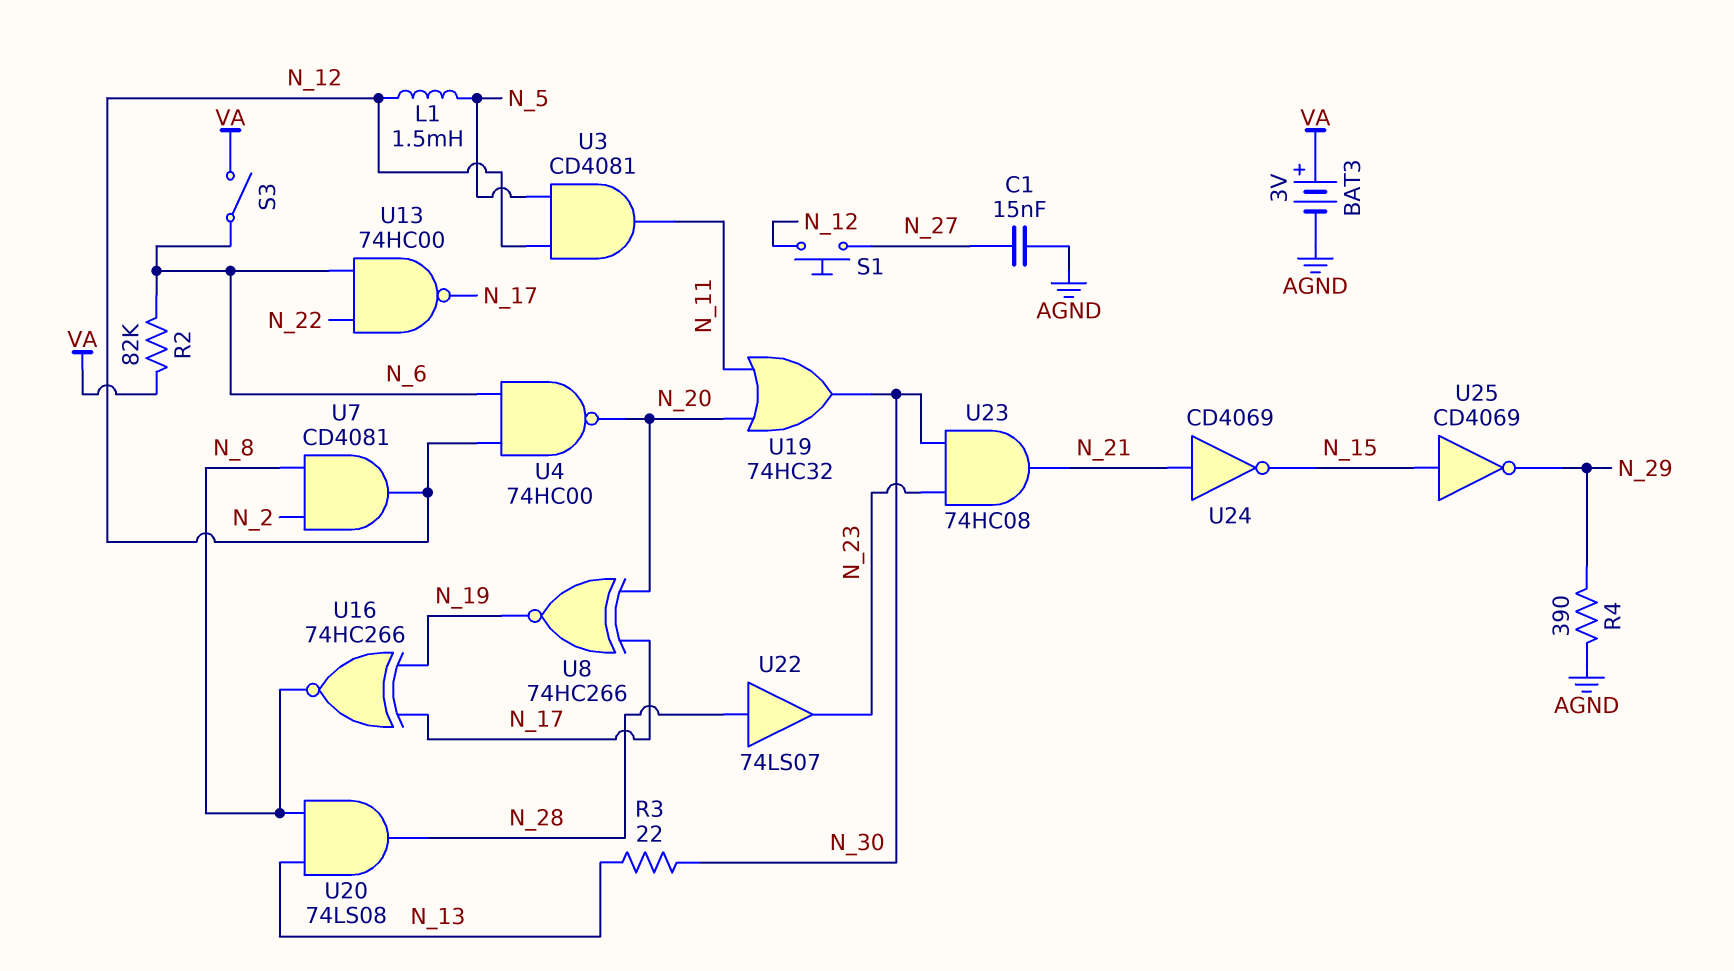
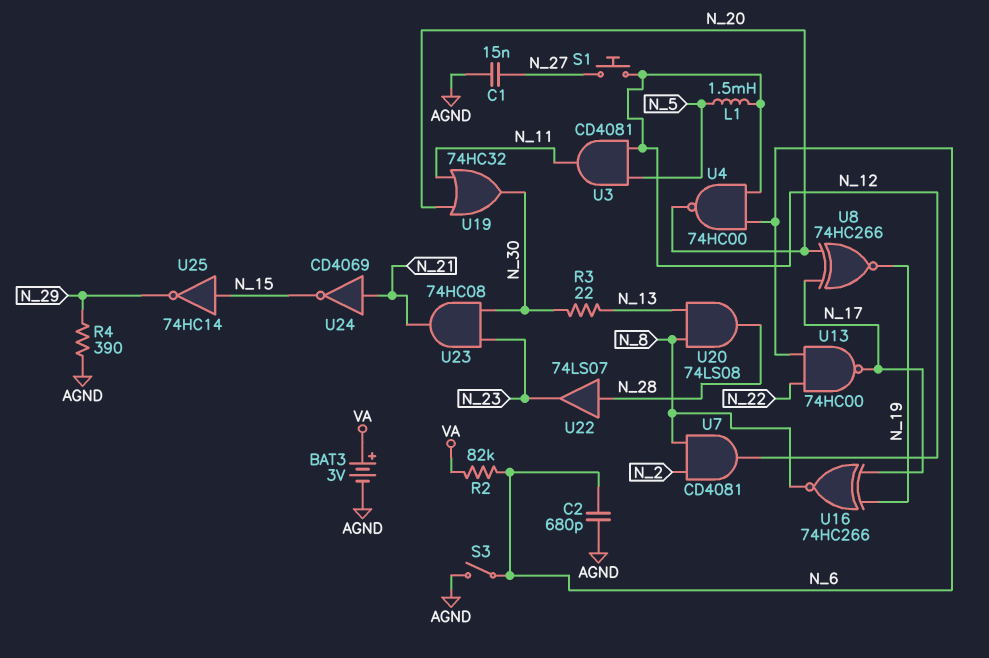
C2: none -> 680pF (AGND, N_6)
S3: switch (N_6, VA) -> switch (AGND, N_6)
U25: NOT CD4069 (in N_15, out N_29) -> NOT 74HC14 (in N_15, out N_29)

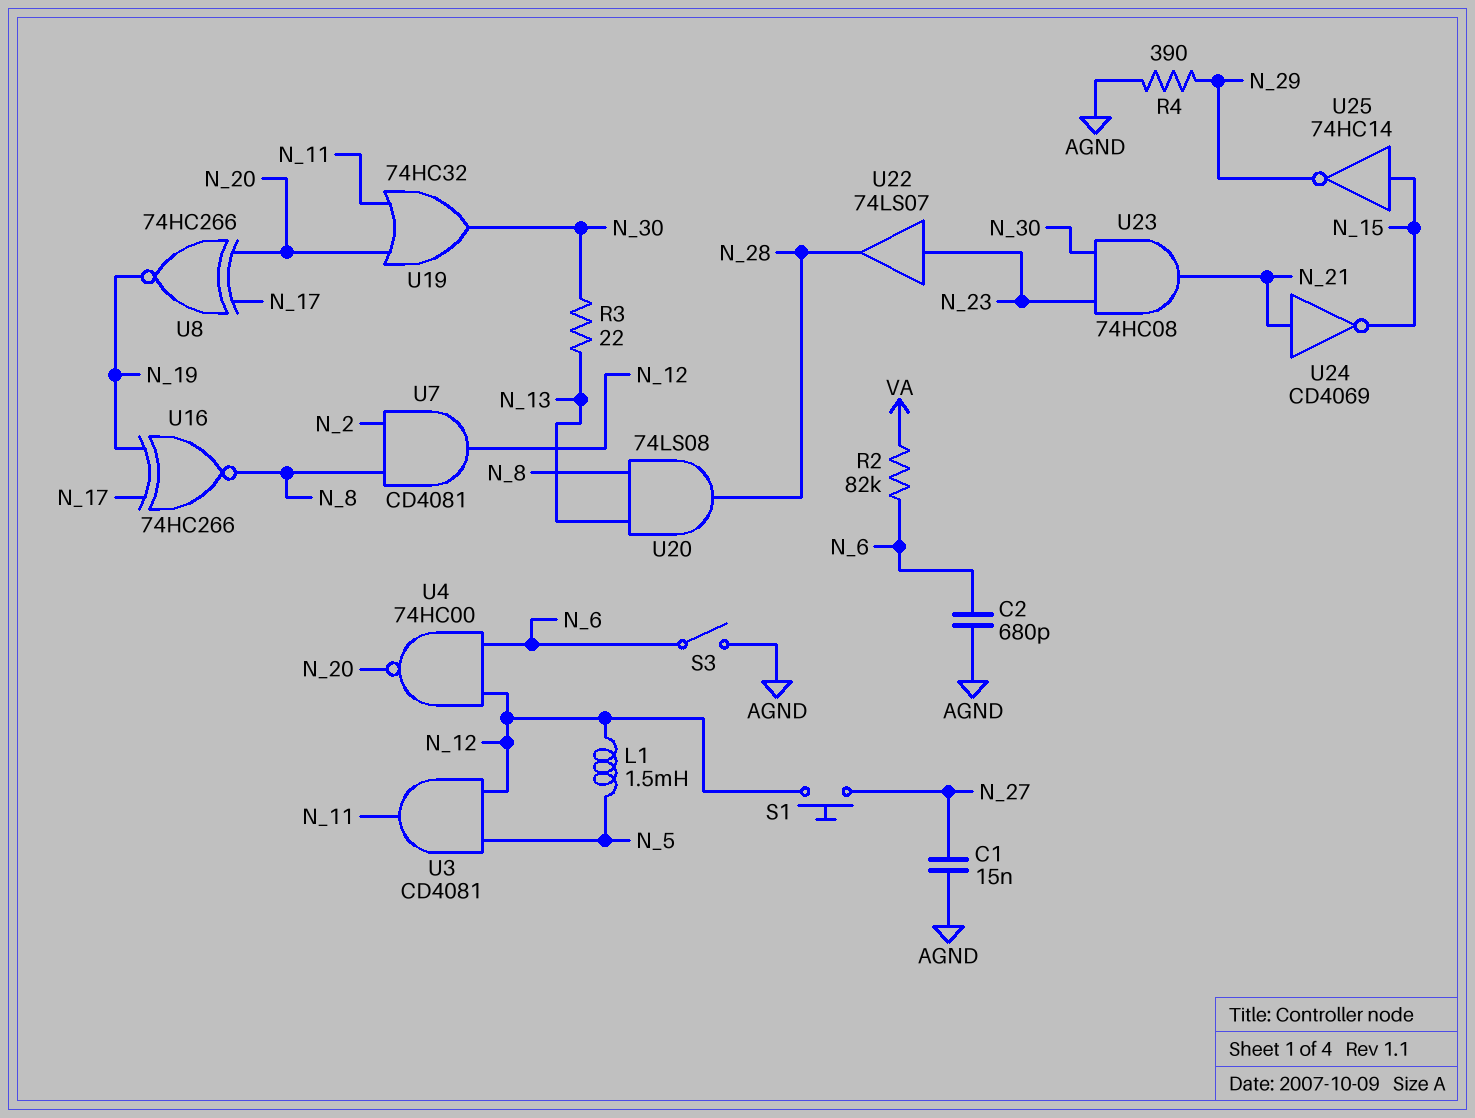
BAT3: 3V (plus VA, minus AGND) -> none
U13: NAND 74HC00 (in N_6, in N_22, out N_17) -> none
U22: buffer 74LS07 (in N_28, out N_23) -> buffer 74LS07 (in N_23, out N_28)

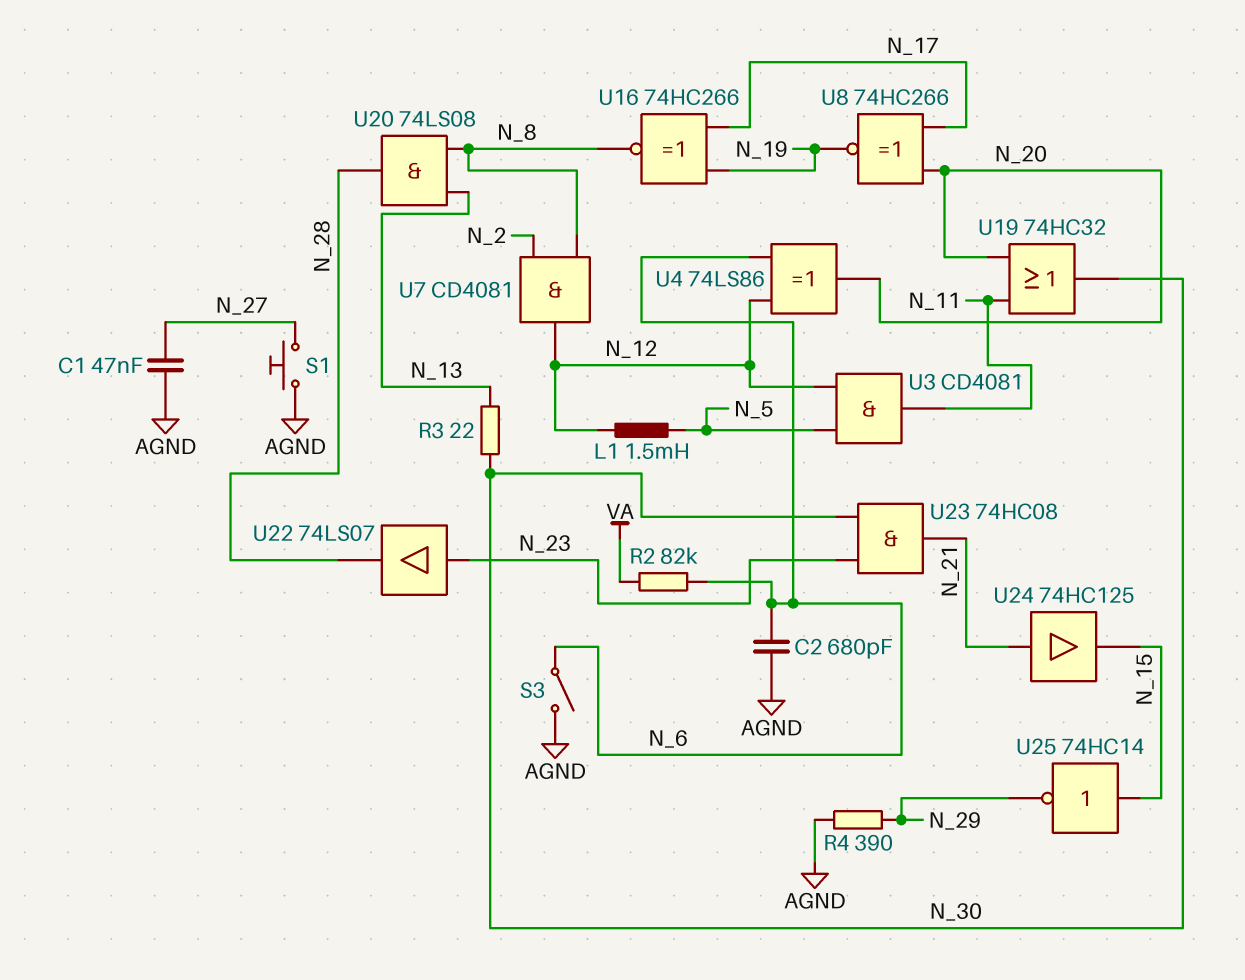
C1: 15nF (AGND, N_27) -> 47nF (AGND, N_27)
S1: button (N_12, N_27) -> button (AGND, N_27)
U4: NAND 74HC00 (in N_6, in N_12, out N_20) -> XOR 74LS86 (in N_6, in N_12, out N_20)
U24: NOT CD4069 (in N_21, out N_15) -> buffer 74HC125 (in N_21, out N_15)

####################

WORK INSTRUCTION → Return every entry above word for word, leaving pictures out.

TASK OUTPUT →
C2: none -> 680pF (AGND, N_6)
S3: switch (N_6, VA) -> switch (AGND, N_6)
U25: NOT CD4069 (in N_15, out N_29) -> NOT 74HC14 (in N_15, out N_29)

BAT3: 3V (plus VA, minus AGND) -> none
U13: NAND 74HC00 (in N_6, in N_22, out N_17) -> none
U22: buffer 74LS07 (in N_28, out N_23) -> buffer 74LS07 (in N_23, out N_28)

C1: 15nF (AGND, N_27) -> 47nF (AGND, N_27)
S1: button (N_12, N_27) -> button (AGND, N_27)
U4: NAND 74HC00 (in N_6, in N_12, out N_20) -> XOR 74LS86 (in N_6, in N_12, out N_20)
U24: NOT CD4069 (in N_21, out N_15) -> buffer 74HC125 (in N_21, out N_15)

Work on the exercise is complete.